ACTION ITEM — Scan the material below and copy every line holding the word "triangle".

GIVEN DATA —
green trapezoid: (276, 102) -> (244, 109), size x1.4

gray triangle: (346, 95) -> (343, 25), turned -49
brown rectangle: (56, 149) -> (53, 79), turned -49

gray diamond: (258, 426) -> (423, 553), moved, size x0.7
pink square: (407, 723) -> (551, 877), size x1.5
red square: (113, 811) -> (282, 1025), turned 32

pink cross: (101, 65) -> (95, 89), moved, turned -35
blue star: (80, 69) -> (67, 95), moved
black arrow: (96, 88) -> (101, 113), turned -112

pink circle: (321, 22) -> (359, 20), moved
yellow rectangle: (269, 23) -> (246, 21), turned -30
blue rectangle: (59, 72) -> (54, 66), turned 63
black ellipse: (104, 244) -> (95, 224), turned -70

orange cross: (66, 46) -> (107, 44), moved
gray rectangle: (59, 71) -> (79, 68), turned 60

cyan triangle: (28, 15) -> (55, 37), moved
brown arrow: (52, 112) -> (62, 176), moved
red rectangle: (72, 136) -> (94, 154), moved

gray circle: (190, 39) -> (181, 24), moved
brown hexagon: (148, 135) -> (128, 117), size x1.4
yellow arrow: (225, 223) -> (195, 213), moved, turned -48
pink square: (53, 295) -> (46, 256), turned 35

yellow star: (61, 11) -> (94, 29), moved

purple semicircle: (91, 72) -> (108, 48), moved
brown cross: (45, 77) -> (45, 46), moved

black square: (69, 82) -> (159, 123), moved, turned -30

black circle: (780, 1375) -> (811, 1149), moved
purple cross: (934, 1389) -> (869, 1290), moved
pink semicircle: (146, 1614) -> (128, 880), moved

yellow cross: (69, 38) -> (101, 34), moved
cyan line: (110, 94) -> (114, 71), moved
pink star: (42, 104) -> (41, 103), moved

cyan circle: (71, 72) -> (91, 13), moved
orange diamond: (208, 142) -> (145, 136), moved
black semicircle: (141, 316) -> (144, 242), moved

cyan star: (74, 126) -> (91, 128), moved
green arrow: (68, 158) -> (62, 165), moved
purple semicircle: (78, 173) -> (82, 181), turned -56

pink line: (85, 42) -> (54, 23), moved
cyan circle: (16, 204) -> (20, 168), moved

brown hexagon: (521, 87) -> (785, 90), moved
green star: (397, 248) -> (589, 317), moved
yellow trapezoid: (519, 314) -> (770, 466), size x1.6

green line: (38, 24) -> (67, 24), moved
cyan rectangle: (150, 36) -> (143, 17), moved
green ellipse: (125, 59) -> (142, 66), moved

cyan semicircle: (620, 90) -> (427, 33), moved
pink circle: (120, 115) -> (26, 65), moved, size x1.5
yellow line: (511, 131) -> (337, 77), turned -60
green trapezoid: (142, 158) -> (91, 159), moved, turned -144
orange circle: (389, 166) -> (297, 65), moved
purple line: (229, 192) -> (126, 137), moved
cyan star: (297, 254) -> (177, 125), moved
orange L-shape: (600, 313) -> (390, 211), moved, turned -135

SOLVED EXERCISE —
gray triangle: (346, 95) -> (343, 25), turned -49
cyan triangle: (28, 15) -> (55, 37), moved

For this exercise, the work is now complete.